_GOAL OF THE EXERCISE_: Extract each line of the material that follows exactly and omit its pictures.

_SOURCE RECORDS_:
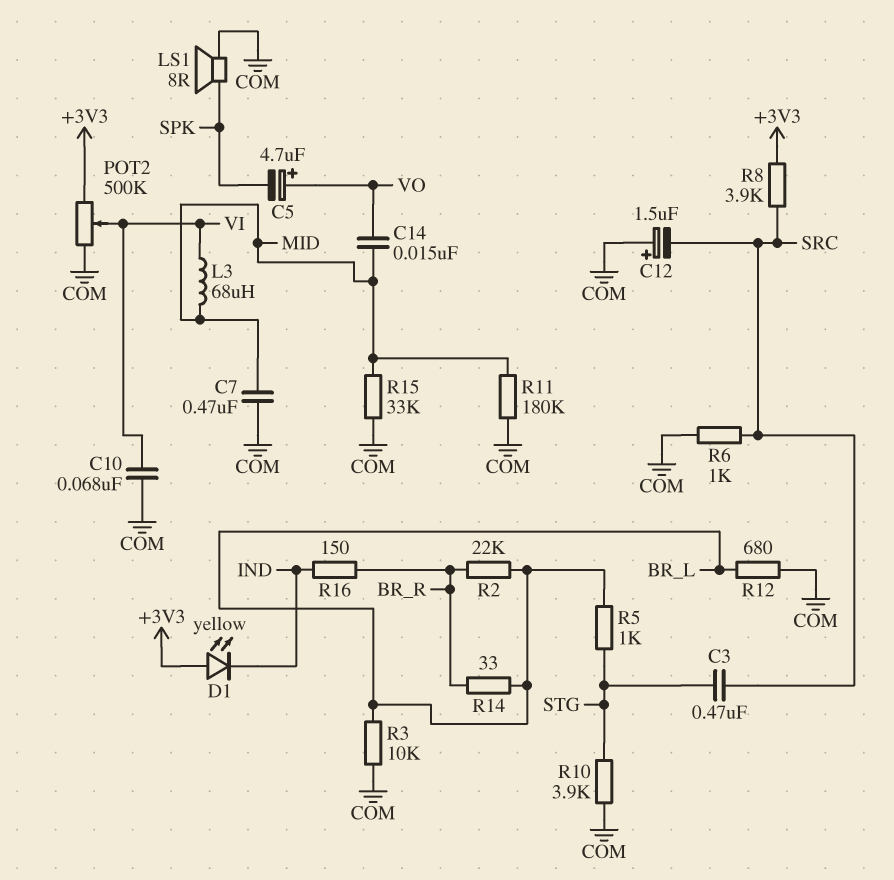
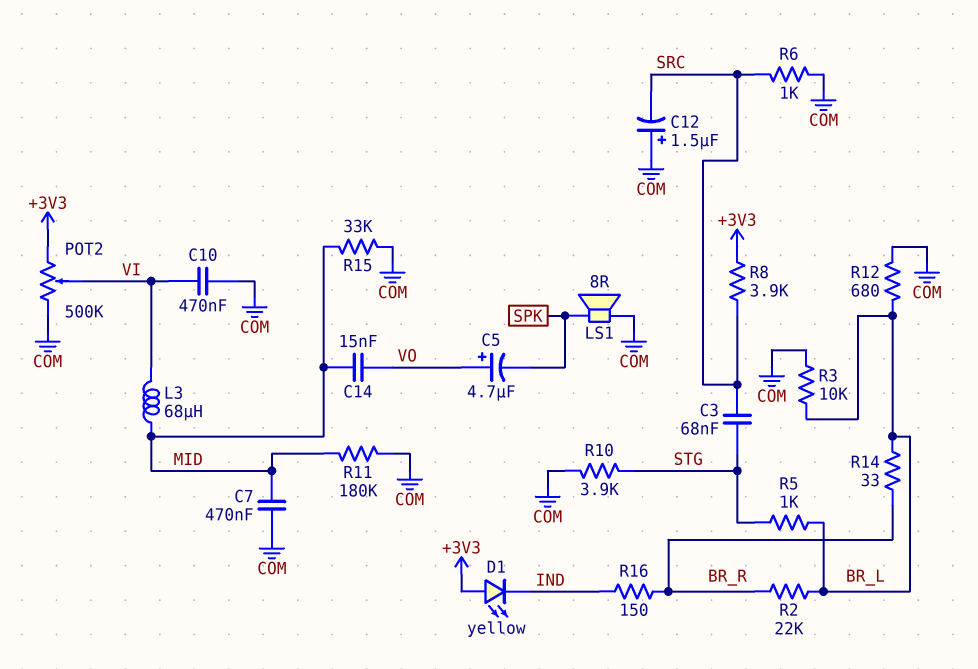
C3: 470nF (SRC, STG) -> 68nF (SRC, STG)
C10: 68nF (COM, VI) -> 470nF (COM, VI)

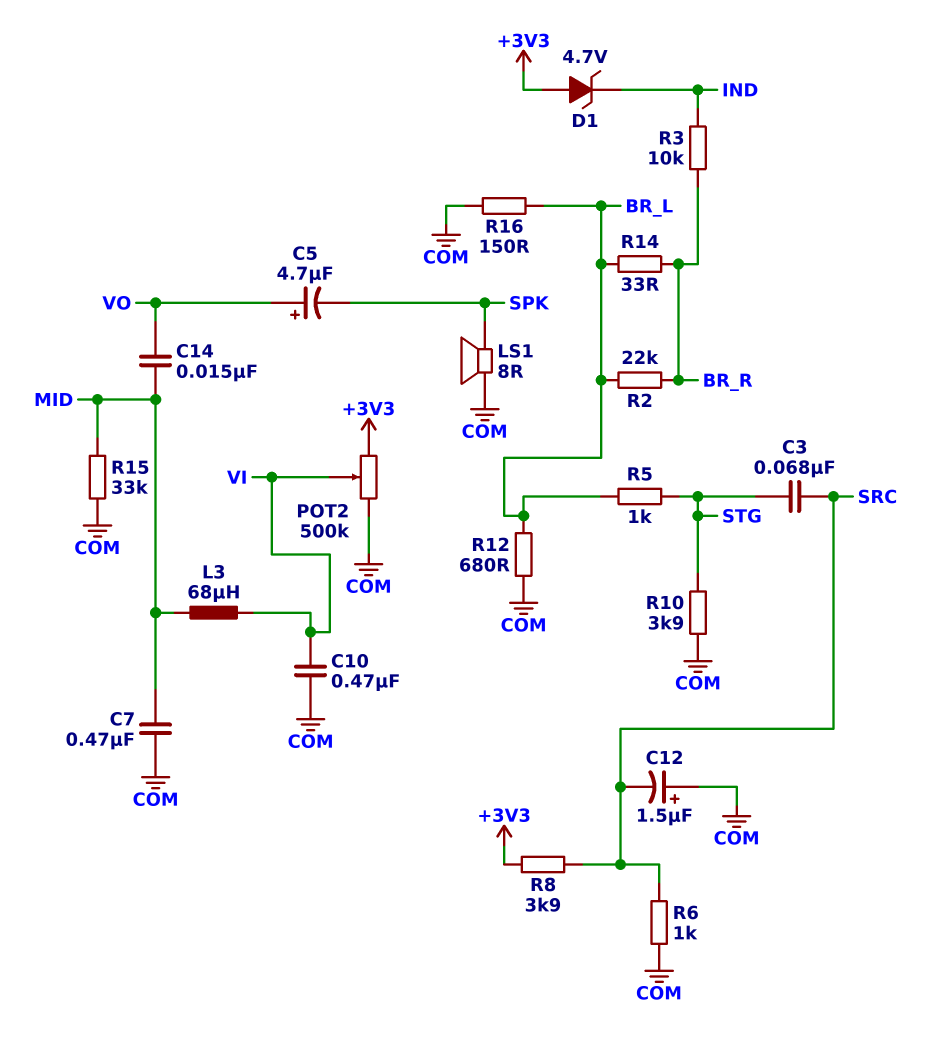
D1: LED yellow (A +3V3, K IND) -> zener 4.7V (A +3V3, K IND)
R3: 10k (BR_L, COM) -> 10k (BR_R, IND)
R11: 180k (COM, MID) -> none
R16: 150 (BR_R, IND) -> 150 (BR_L, COM)

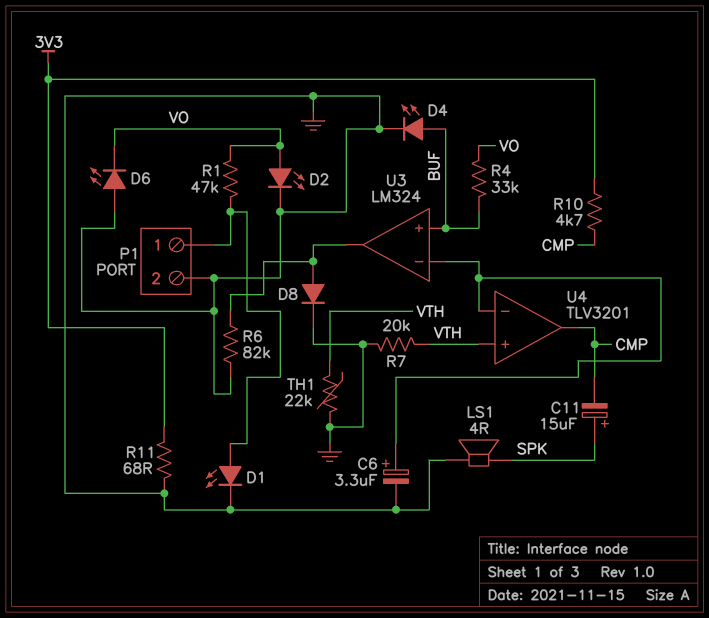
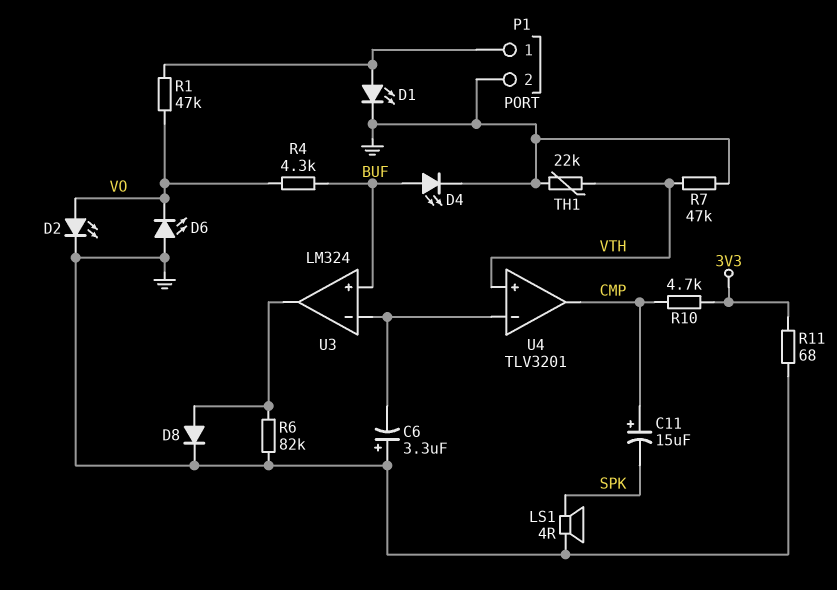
C6: 3.3uF (plus U3/in-, minus GND) -> 3.3uF (plus GND, minus U3/in-)
C11: 15uF (plus SPK, minus CMP) -> 15uF (plus CMP, minus SPK)
R4: 33k (BUF, VO) -> 4.3k (BUF, VO)
R7: 20k (GND, VTH) -> 47k (GND, VTH)

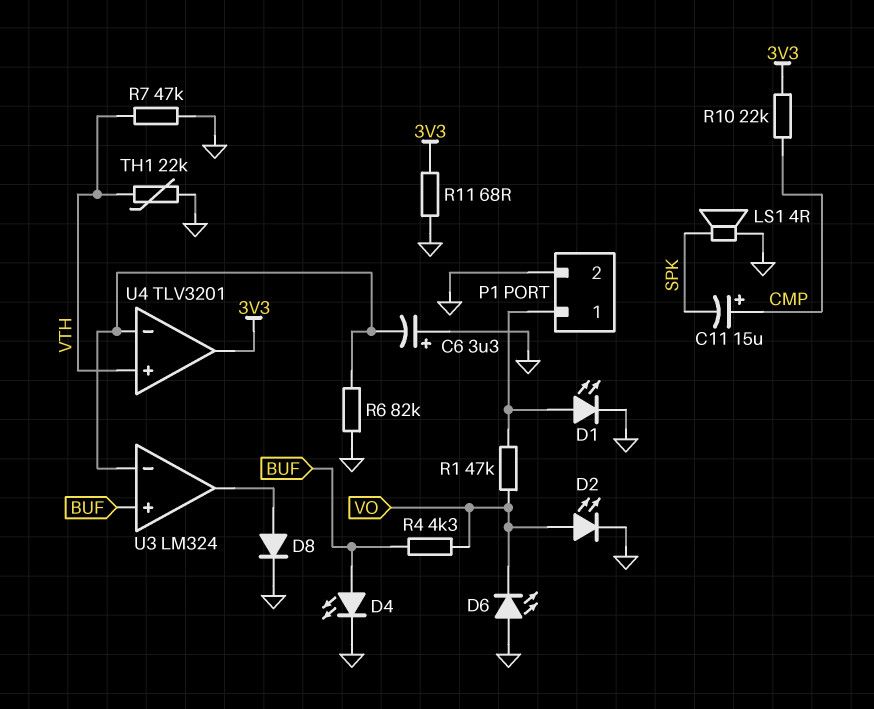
R6: 82k (GND, U3/out) -> 82k (GND, U3/in-)
R10: 4.7k (3V3, CMP) -> 22k (3V3, CMP)
U4 pin out: CMP -> 3V3

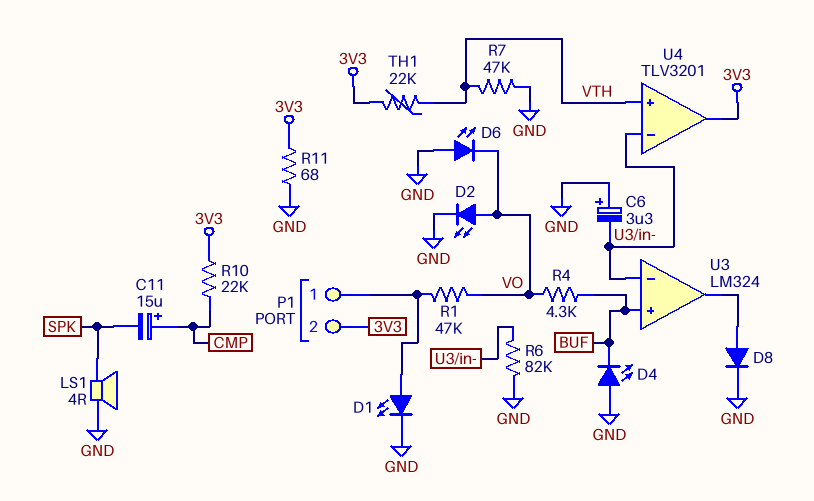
D4: LED (A BUF, K GND) -> LED (A GND, K BUF)
P1 pin 2: GND -> 3V3
TH1: 22k (GND, VTH) -> 22k (3V3, VTH)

_SOLUTION TO THIS PROBLEM_:
C3: 470nF (SRC, STG) -> 68nF (SRC, STG)
C10: 68nF (COM, VI) -> 470nF (COM, VI)

D1: LED yellow (A +3V3, K IND) -> zener 4.7V (A +3V3, K IND)
R3: 10k (BR_L, COM) -> 10k (BR_R, IND)
R11: 180k (COM, MID) -> none
R16: 150 (BR_R, IND) -> 150 (BR_L, COM)

C6: 3.3uF (plus U3/in-, minus GND) -> 3.3uF (plus GND, minus U3/in-)
C11: 15uF (plus SPK, minus CMP) -> 15uF (plus CMP, minus SPK)
R4: 33k (BUF, VO) -> 4.3k (BUF, VO)
R7: 20k (GND, VTH) -> 47k (GND, VTH)

R6: 82k (GND, U3/out) -> 82k (GND, U3/in-)
R10: 4.7k (3V3, CMP) -> 22k (3V3, CMP)
U4 pin out: CMP -> 3V3

D4: LED (A BUF, K GND) -> LED (A GND, K BUF)
P1 pin 2: GND -> 3V3
TH1: 22k (GND, VTH) -> 22k (3V3, VTH)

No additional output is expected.